------ Data for the task

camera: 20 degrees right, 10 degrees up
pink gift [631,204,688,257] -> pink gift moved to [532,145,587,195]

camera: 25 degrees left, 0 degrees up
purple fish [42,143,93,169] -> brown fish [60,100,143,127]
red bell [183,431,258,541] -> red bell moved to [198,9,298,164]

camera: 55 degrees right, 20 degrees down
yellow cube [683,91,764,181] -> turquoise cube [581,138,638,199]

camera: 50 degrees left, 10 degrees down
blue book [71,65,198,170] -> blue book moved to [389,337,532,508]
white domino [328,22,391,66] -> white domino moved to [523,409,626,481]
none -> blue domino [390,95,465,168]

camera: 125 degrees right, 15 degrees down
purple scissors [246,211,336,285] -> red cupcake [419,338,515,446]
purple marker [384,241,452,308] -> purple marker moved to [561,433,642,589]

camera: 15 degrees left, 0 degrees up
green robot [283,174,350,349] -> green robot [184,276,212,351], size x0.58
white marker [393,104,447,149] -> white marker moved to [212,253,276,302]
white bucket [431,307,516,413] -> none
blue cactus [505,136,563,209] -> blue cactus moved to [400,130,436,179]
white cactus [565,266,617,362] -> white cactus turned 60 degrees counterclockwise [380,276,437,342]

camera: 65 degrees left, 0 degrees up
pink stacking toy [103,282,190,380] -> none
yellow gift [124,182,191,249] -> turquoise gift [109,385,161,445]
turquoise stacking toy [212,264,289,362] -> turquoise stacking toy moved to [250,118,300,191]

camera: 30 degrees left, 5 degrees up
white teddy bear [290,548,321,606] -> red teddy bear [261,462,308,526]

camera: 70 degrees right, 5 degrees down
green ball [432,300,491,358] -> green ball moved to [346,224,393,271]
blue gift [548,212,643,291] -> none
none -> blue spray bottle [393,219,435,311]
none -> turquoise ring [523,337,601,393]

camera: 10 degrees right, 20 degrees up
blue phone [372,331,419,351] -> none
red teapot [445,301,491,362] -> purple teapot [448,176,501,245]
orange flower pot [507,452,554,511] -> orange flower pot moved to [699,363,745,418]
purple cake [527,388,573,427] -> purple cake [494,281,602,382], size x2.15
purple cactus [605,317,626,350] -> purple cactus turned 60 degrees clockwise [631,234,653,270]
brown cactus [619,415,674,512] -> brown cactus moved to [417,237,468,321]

------------

Directions: Print each of the lines above again, unchanged.

Result:
camera: 20 degrees right, 10 degrees up
pink gift [631,204,688,257] -> pink gift moved to [532,145,587,195]

camera: 25 degrees left, 0 degrees up
purple fish [42,143,93,169] -> brown fish [60,100,143,127]
red bell [183,431,258,541] -> red bell moved to [198,9,298,164]

camera: 55 degrees right, 20 degrees down
yellow cube [683,91,764,181] -> turquoise cube [581,138,638,199]

camera: 50 degrees left, 10 degrees down
blue book [71,65,198,170] -> blue book moved to [389,337,532,508]
white domino [328,22,391,66] -> white domino moved to [523,409,626,481]
none -> blue domino [390,95,465,168]

camera: 125 degrees right, 15 degrees down
purple scissors [246,211,336,285] -> red cupcake [419,338,515,446]
purple marker [384,241,452,308] -> purple marker moved to [561,433,642,589]

camera: 15 degrees left, 0 degrees up
green robot [283,174,350,349] -> green robot [184,276,212,351], size x0.58
white marker [393,104,447,149] -> white marker moved to [212,253,276,302]
white bucket [431,307,516,413] -> none
blue cactus [505,136,563,209] -> blue cactus moved to [400,130,436,179]
white cactus [565,266,617,362] -> white cactus turned 60 degrees counterclockwise [380,276,437,342]

camera: 65 degrees left, 0 degrees up
pink stacking toy [103,282,190,380] -> none
yellow gift [124,182,191,249] -> turquoise gift [109,385,161,445]
turquoise stacking toy [212,264,289,362] -> turquoise stacking toy moved to [250,118,300,191]

camera: 30 degrees left, 5 degrees up
white teddy bear [290,548,321,606] -> red teddy bear [261,462,308,526]

camera: 70 degrees right, 5 degrees down
green ball [432,300,491,358] -> green ball moved to [346,224,393,271]
blue gift [548,212,643,291] -> none
none -> blue spray bottle [393,219,435,311]
none -> turquoise ring [523,337,601,393]

camera: 10 degrees right, 20 degrees up
blue phone [372,331,419,351] -> none
red teapot [445,301,491,362] -> purple teapot [448,176,501,245]
orange flower pot [507,452,554,511] -> orange flower pot moved to [699,363,745,418]
purple cake [527,388,573,427] -> purple cake [494,281,602,382], size x2.15
purple cactus [605,317,626,350] -> purple cactus turned 60 degrees clockwise [631,234,653,270]
brown cactus [619,415,674,512] -> brown cactus moved to [417,237,468,321]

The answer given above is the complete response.